**YOUR INSTRUCTIONS:** Lines to return, exactly: from the line with "C5: 100pF (AGND, n8) -> 82pF (AGND, n8)" to the line with "U2: XNOR (in" in the entries below, both included.

━━ DATA TO PROCESS

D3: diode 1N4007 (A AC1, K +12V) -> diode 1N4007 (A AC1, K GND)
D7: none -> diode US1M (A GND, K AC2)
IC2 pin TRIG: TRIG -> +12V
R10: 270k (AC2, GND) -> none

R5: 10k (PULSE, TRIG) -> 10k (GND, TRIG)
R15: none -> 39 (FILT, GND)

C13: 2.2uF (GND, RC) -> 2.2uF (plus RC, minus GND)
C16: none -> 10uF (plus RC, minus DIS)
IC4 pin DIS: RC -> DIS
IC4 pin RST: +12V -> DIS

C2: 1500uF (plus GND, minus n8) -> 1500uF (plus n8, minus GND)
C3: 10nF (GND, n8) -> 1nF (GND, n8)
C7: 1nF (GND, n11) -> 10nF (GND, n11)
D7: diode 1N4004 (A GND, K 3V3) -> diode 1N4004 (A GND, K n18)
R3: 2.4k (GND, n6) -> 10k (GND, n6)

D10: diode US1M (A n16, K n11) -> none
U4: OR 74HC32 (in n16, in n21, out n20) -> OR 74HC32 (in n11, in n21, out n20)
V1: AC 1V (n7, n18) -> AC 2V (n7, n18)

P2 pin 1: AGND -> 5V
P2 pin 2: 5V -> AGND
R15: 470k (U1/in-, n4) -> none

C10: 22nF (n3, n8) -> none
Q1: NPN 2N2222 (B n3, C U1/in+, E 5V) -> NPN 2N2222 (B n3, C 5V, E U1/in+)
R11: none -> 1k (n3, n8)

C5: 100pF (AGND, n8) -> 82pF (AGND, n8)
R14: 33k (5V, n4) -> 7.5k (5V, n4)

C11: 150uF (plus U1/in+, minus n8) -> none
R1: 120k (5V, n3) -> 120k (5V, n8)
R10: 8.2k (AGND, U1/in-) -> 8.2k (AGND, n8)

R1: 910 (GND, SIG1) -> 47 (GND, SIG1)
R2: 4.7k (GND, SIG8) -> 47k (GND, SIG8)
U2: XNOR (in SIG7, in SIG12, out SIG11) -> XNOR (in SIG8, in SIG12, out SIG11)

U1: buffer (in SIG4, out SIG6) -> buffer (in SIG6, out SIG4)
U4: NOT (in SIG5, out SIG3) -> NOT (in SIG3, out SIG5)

━━━━

**RESPONSE BOX:**
C5: 100pF (AGND, n8) -> 82pF (AGND, n8)
R14: 33k (5V, n4) -> 7.5k (5V, n4)

C11: 150uF (plus U1/in+, minus n8) -> none
R1: 120k (5V, n3) -> 120k (5V, n8)
R10: 8.2k (AGND, U1/in-) -> 8.2k (AGND, n8)

R1: 910 (GND, SIG1) -> 47 (GND, SIG1)
R2: 4.7k (GND, SIG8) -> 47k (GND, SIG8)
U2: XNOR (in SIG7, in SIG12, out SIG11) -> XNOR (in SIG8, in SIG12, out SIG11)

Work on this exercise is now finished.